▸ WRITTEN INSTRUCTION:
Format the text lines of all the items below as a single numbered list, omitting blank lines and leaving the pictures out.

▸ DATA PROVIDED:
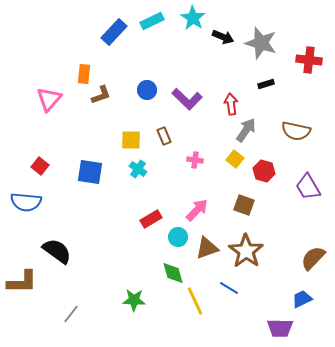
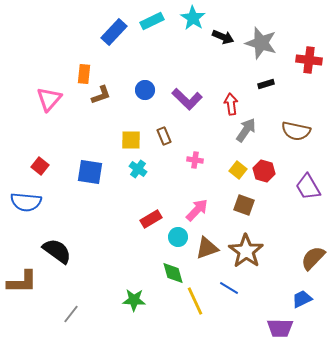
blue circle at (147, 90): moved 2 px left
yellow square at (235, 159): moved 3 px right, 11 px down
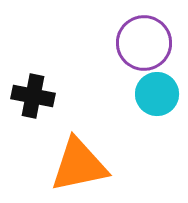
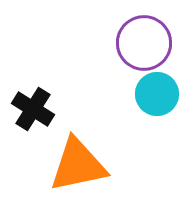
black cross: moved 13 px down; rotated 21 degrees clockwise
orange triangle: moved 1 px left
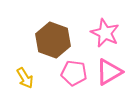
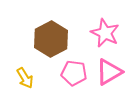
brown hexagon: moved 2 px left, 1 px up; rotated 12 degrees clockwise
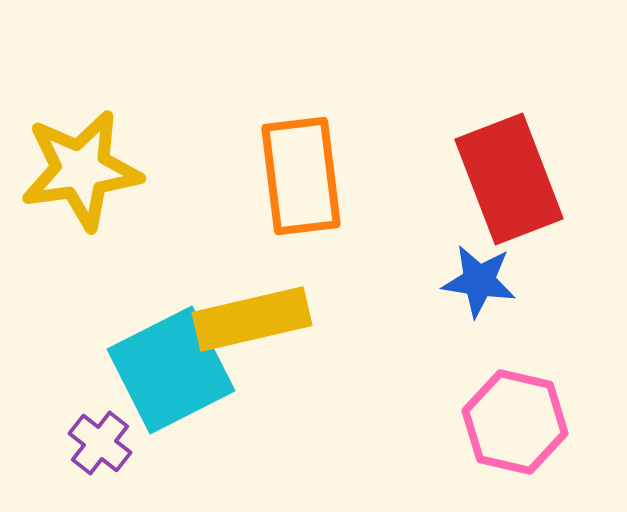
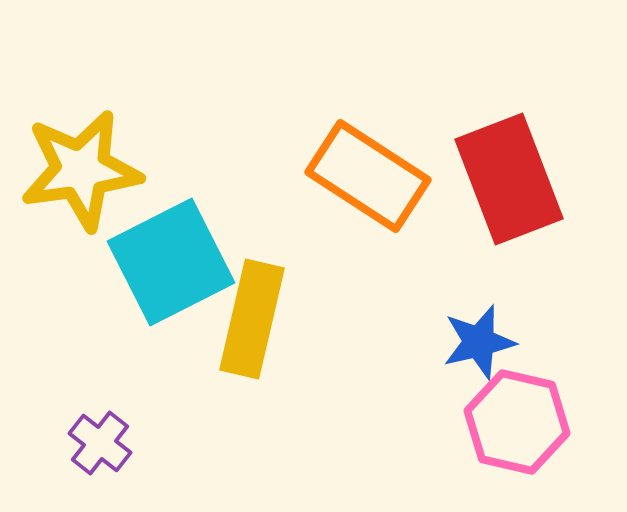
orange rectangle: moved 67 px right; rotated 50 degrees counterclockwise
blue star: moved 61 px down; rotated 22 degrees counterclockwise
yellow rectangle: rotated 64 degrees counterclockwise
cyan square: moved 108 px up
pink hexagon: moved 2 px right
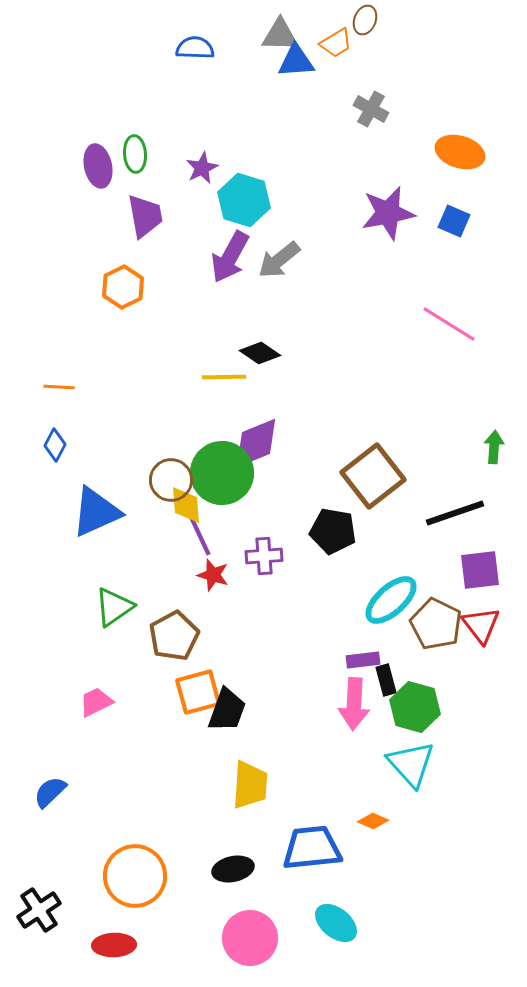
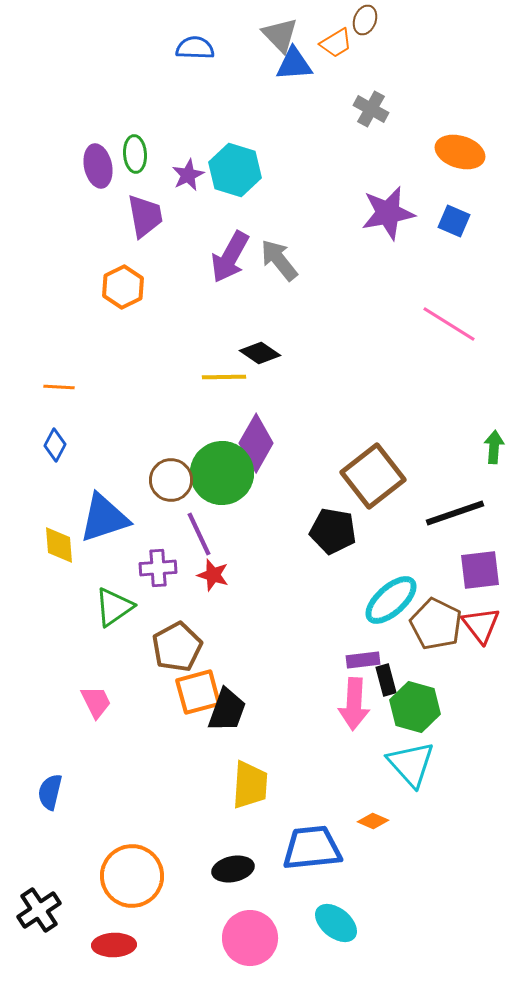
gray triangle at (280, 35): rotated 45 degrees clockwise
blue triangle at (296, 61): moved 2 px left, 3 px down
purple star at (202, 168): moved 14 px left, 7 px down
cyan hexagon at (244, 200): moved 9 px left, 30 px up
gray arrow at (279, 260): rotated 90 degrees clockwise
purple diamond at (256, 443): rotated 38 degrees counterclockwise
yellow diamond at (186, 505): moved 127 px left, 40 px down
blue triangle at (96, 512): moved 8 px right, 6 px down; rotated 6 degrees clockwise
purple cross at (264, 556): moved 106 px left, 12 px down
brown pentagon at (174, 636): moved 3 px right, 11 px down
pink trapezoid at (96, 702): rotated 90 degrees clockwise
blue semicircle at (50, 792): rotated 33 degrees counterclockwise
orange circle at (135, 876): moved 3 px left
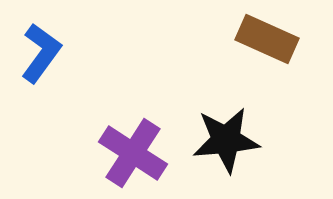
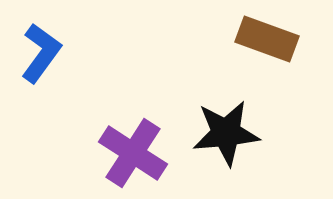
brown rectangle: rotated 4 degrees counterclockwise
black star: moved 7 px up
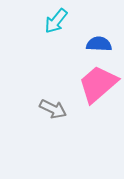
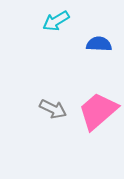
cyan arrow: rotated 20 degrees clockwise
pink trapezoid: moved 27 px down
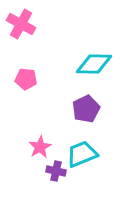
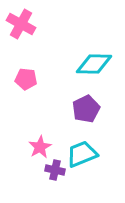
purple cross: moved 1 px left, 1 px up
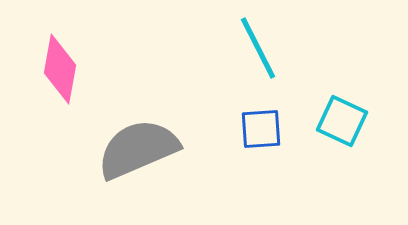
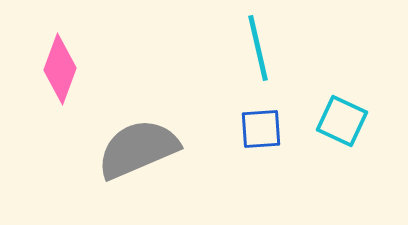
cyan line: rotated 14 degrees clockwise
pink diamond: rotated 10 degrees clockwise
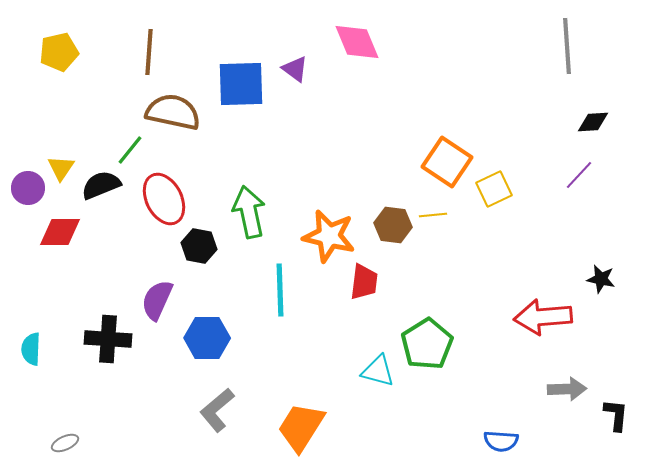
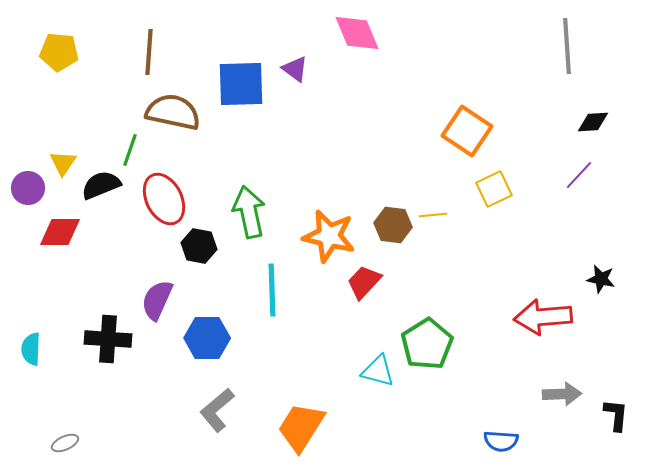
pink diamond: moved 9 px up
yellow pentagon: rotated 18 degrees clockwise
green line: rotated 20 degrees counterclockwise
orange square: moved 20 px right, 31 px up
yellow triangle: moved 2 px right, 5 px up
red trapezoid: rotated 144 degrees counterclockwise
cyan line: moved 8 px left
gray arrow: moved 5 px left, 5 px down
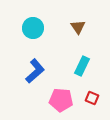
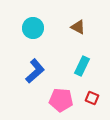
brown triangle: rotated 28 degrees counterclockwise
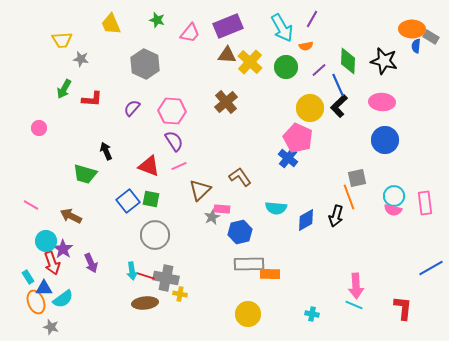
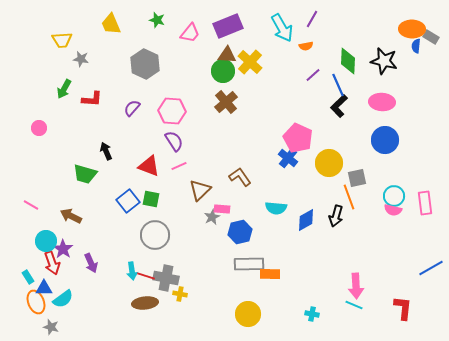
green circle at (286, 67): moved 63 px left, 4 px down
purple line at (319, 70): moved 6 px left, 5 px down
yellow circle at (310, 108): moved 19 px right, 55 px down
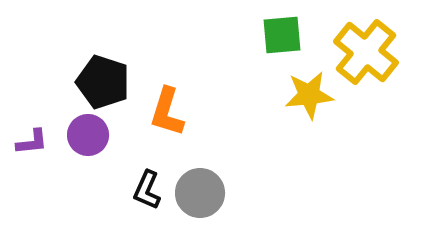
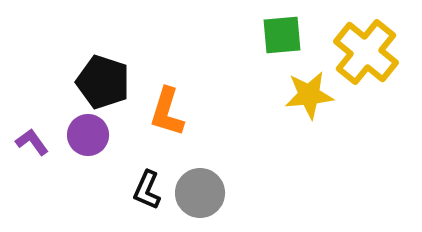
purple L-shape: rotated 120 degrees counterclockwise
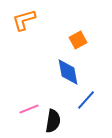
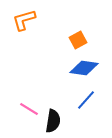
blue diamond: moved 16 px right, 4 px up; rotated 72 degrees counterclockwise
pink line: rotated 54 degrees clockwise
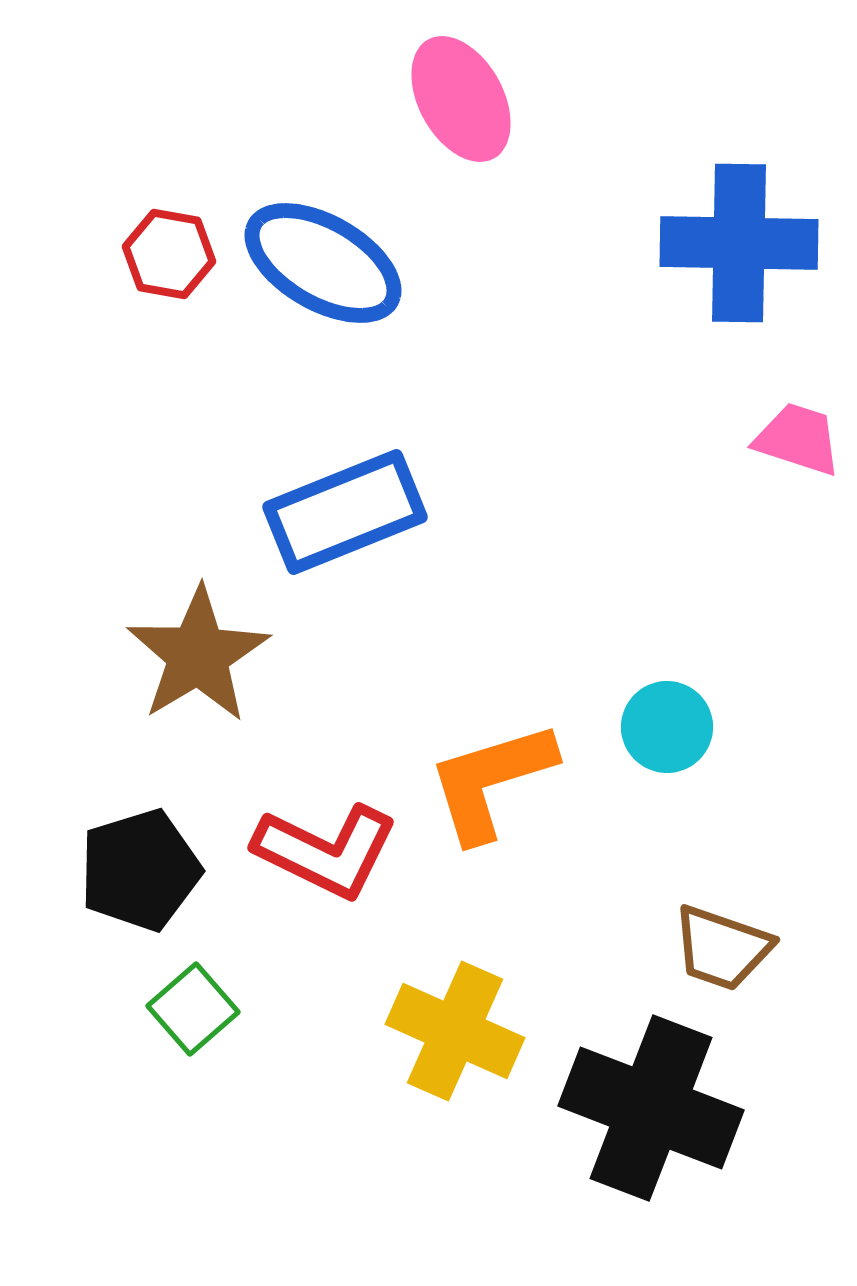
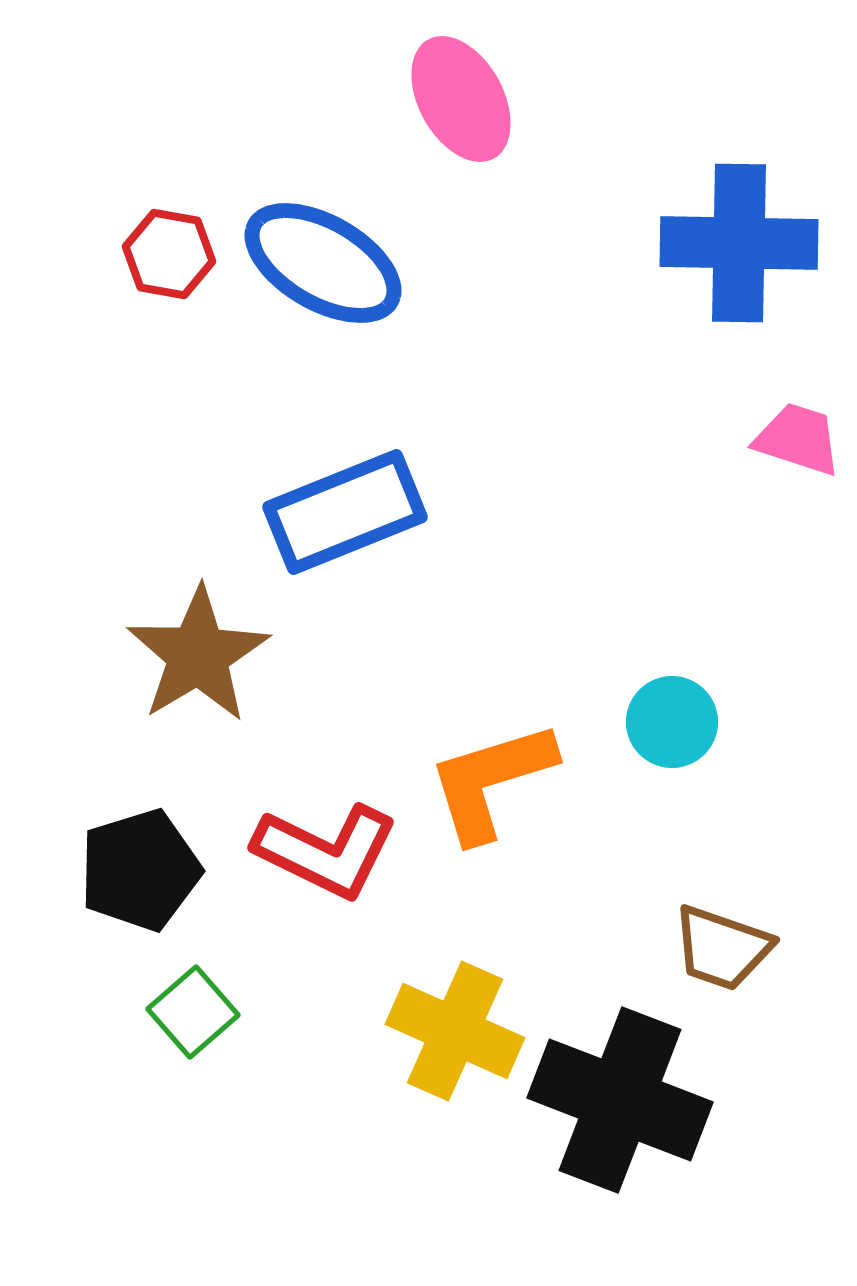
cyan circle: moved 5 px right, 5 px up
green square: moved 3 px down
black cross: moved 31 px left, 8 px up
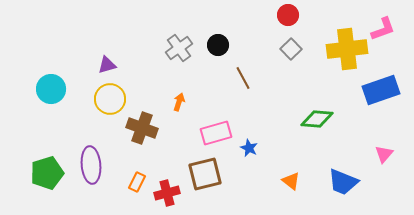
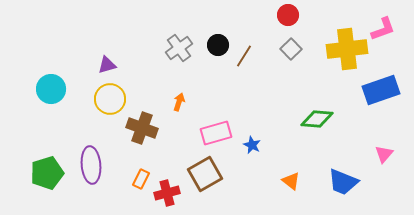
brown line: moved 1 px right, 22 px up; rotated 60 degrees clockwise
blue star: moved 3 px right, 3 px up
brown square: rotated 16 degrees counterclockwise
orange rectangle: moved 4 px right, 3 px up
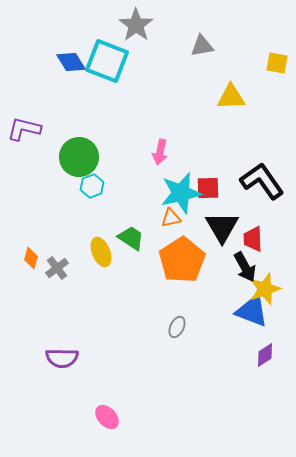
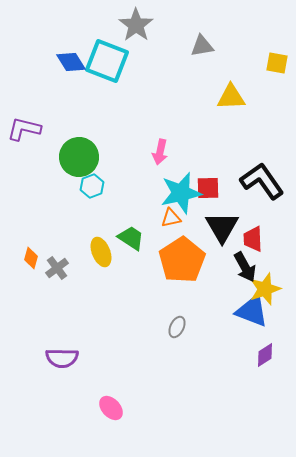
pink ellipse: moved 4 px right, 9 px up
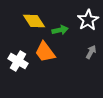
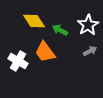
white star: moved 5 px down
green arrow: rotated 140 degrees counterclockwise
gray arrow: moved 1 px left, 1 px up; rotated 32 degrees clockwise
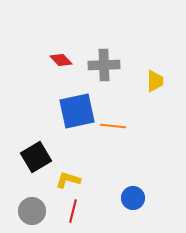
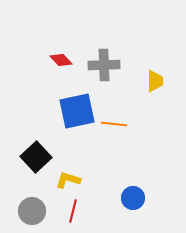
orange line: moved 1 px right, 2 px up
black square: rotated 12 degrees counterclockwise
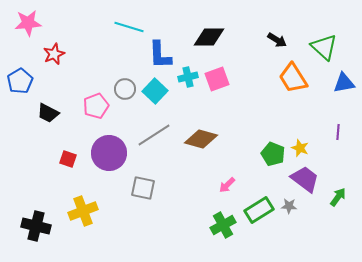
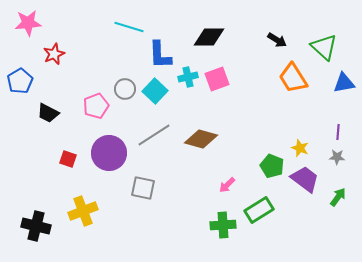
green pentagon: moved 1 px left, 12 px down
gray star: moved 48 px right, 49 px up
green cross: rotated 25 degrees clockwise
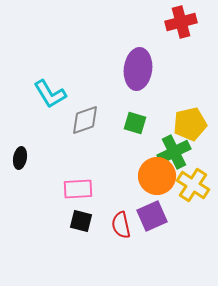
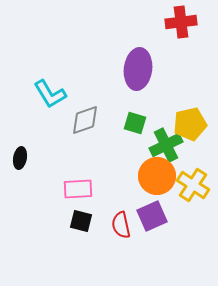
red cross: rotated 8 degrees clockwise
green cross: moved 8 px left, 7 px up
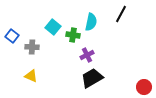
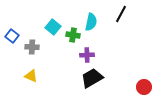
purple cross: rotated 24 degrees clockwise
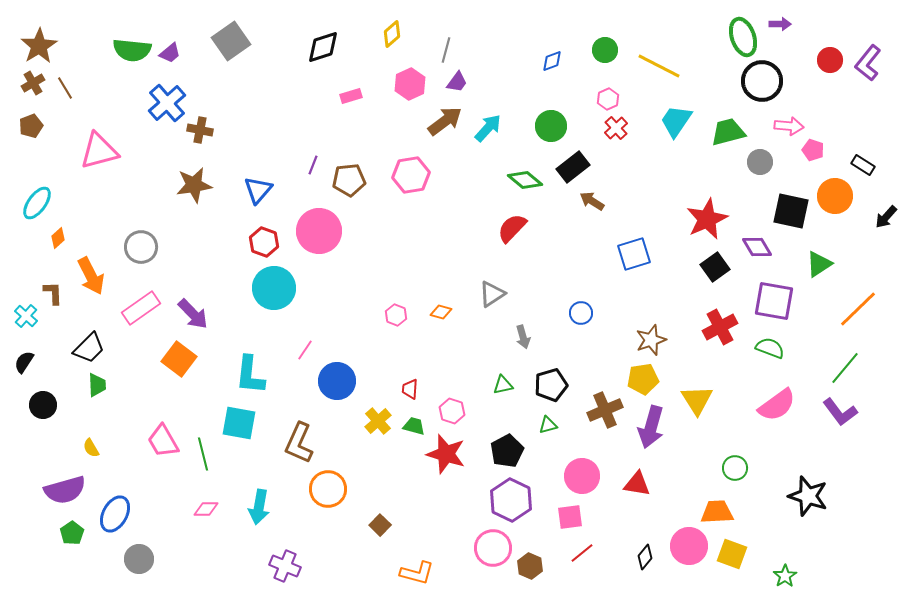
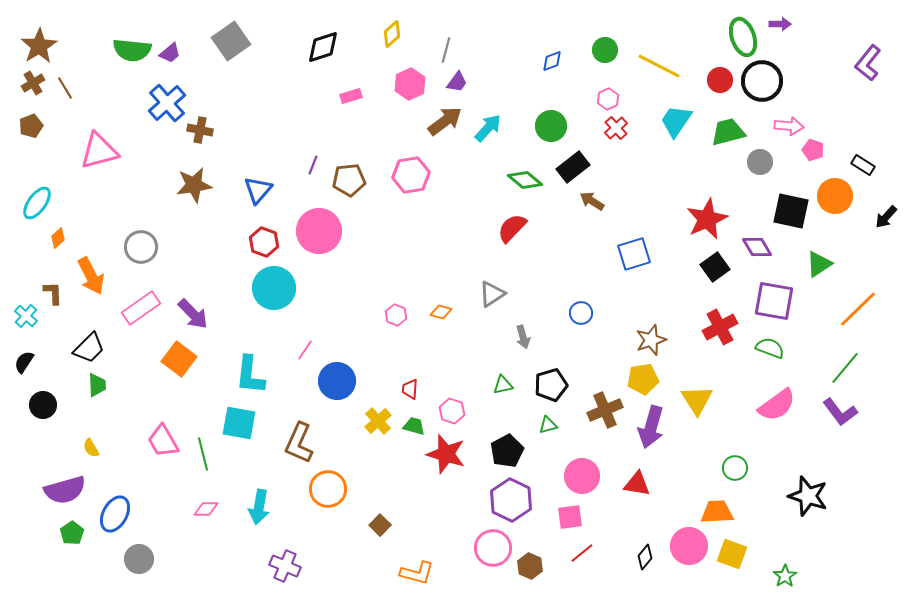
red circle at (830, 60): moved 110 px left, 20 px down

▸ RESULT:
1. blue circle at (147, 90): moved 2 px left
2. yellow square at (235, 159): moved 3 px right, 11 px down
3. black cross: moved 13 px down; rotated 21 degrees clockwise
4. orange triangle: moved 1 px left
5. brown hexagon: moved 2 px left, 1 px up; rotated 12 degrees clockwise
6. orange rectangle: moved 67 px right; rotated 50 degrees counterclockwise
7. blue star: moved 61 px down; rotated 22 degrees counterclockwise
8. yellow rectangle: rotated 64 degrees counterclockwise
9. cyan square: moved 108 px up
10. pink hexagon: moved 2 px right
11. gray triangle at (280, 35): rotated 45 degrees clockwise
12. blue triangle at (296, 61): moved 2 px left, 3 px down
13. purple star at (202, 168): moved 14 px left, 7 px down
14. cyan hexagon at (244, 200): moved 9 px left, 30 px up
15. gray arrow at (279, 260): rotated 90 degrees clockwise
16. purple diamond at (256, 443): rotated 38 degrees counterclockwise
17. yellow diamond at (186, 505): moved 127 px left, 40 px down
18. blue triangle at (96, 512): moved 8 px right, 6 px down; rotated 6 degrees clockwise
19. purple cross at (264, 556): moved 106 px left, 12 px down
20. brown pentagon at (174, 636): moved 3 px right, 11 px down
21. pink trapezoid at (96, 702): rotated 90 degrees clockwise
22. blue semicircle at (50, 792): rotated 33 degrees counterclockwise
23. orange circle at (135, 876): moved 3 px left
24. brown rectangle: rotated 4 degrees counterclockwise
25. black star: moved 7 px up
26. cyan arrow: rotated 20 degrees clockwise
27. pink trapezoid: moved 27 px down
28. purple cross: moved 1 px left, 1 px up
29. cyan line: rotated 14 degrees clockwise
30. pink diamond: rotated 10 degrees clockwise
31. pink diamond: moved 9 px up
32. yellow pentagon: rotated 18 degrees clockwise
33. green line: rotated 20 degrees counterclockwise
34. orange square: moved 20 px right, 31 px up
35. yellow triangle: moved 2 px right, 5 px up
36. red trapezoid: rotated 144 degrees counterclockwise
37. cyan line: moved 8 px left
38. gray arrow: moved 5 px left, 5 px down
39. brown triangle: rotated 28 degrees counterclockwise
40. green circle at (286, 67): moved 63 px left, 4 px down
41. purple line at (319, 70): moved 6 px left, 5 px down
42. yellow circle at (310, 108): moved 19 px right, 55 px down
43. purple L-shape: rotated 120 degrees counterclockwise
44. blue diamond: moved 16 px right, 4 px up; rotated 72 degrees counterclockwise
45. pink line: rotated 54 degrees clockwise
46. cyan circle: moved 5 px right, 5 px up
47. green square: moved 3 px down
48. black cross: moved 31 px left, 8 px up
49. brown line: moved 1 px right, 22 px up; rotated 60 degrees clockwise
50. blue star: moved 3 px right, 3 px up
51. brown square: rotated 16 degrees counterclockwise
52. orange rectangle: moved 4 px right, 3 px up
53. pink ellipse: moved 4 px right, 9 px up
54. white star: moved 5 px down
55. green arrow: rotated 140 degrees counterclockwise
56. gray arrow: moved 1 px left, 1 px up; rotated 32 degrees clockwise
57. orange line: moved 1 px right, 2 px up
58. black square: rotated 12 degrees counterclockwise
59. green pentagon: moved 1 px left, 12 px down
60. gray star: moved 48 px right, 49 px up
61. green cross: rotated 25 degrees clockwise
62. red cross: rotated 8 degrees clockwise
63. green cross: moved 8 px left, 7 px up
64. purple cross: rotated 24 degrees clockwise
65. red circle at (830, 60): moved 110 px left, 20 px down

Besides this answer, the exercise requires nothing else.